(Scene images with change listings)
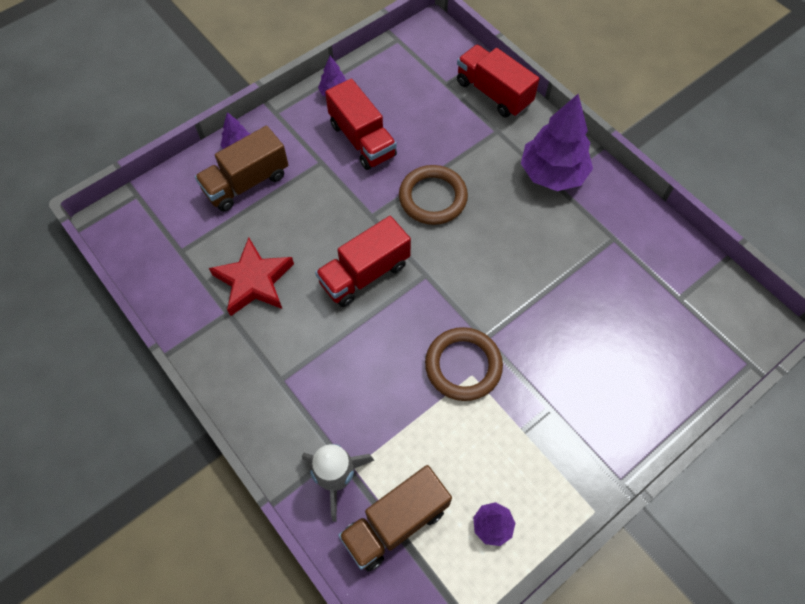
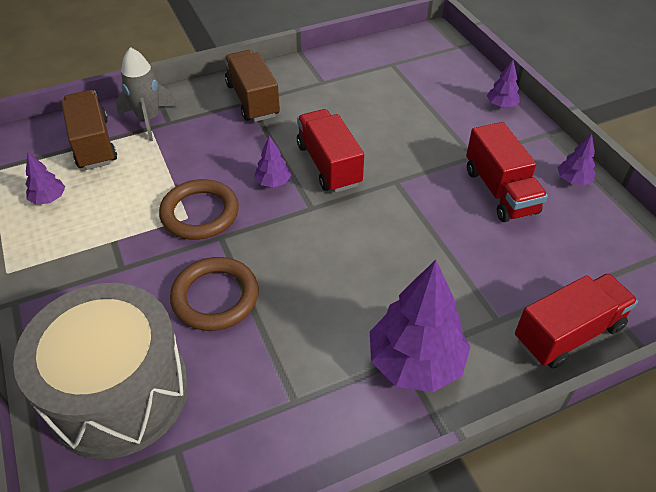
camera: 105 degrees right, 15 degrees down
brown truck [195,126,288,212] -> brown truck moved to [224,50,280,122]
red star [209,237,294,316] -> none
red truck [325,79,397,170] -> red truck turned 90 degrees counterclockwise [466,122,548,222]
brown ring [399,165,468,225] -> brown ring moved to [170,257,259,331]
none -> grey drum [13,283,188,459]
none -> purple tree [254,136,291,187]

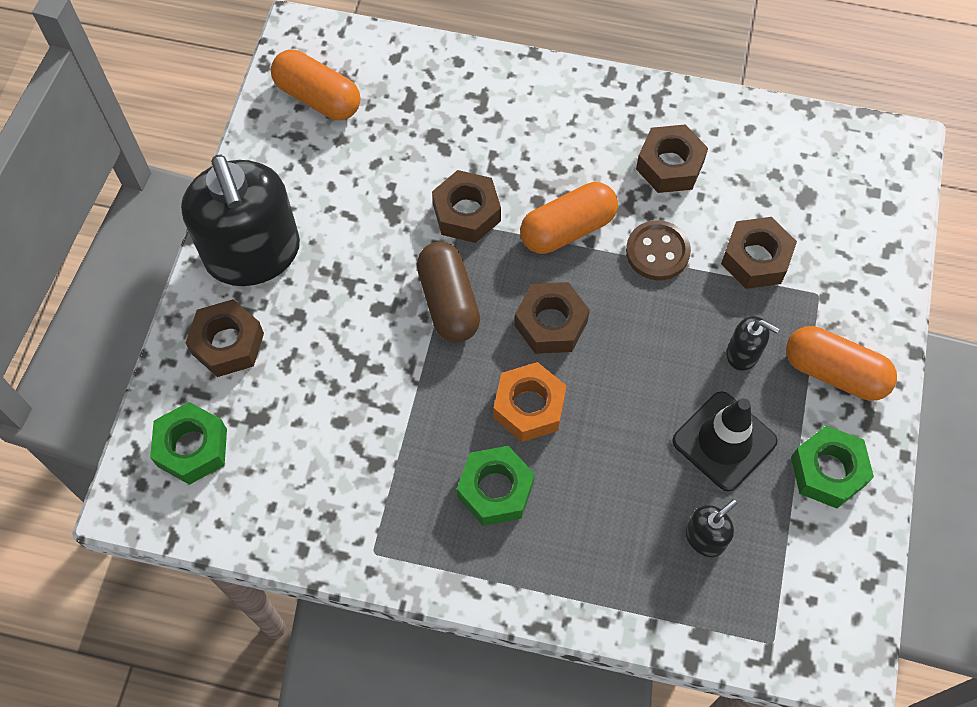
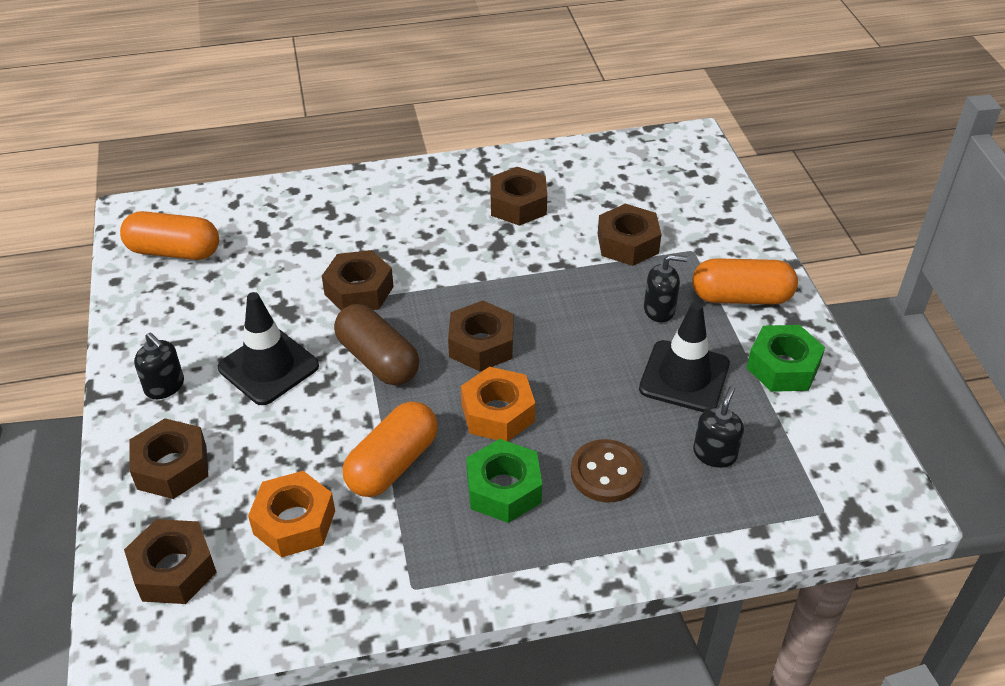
camera: 25 degrees left, 20 degrees down
green nut [150,402,227,485] -> brown nut [124,519,217,604]
black soap dispenser [181,155,300,286] -> black soap dispenser [134,333,184,399], size x0.41
orange capsule [520,182,618,254] -> orange capsule moved to [343,401,438,497]
brown button [626,220,691,280] -> brown button moved to [571,439,643,502]
none -> black traffic cone [218,292,319,405]
none -> orange nut [248,471,335,557]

◆ TASK TO COMPLETE ◆
Reproduce each line from the data that has "truck" in it.

◆ SOLVED PROBLEM ◆
brown truck [195,126,288,212] -> brown truck moved to [224,50,280,122]
red truck [325,79,397,170] -> red truck turned 90 degrees counterclockwise [466,122,548,222]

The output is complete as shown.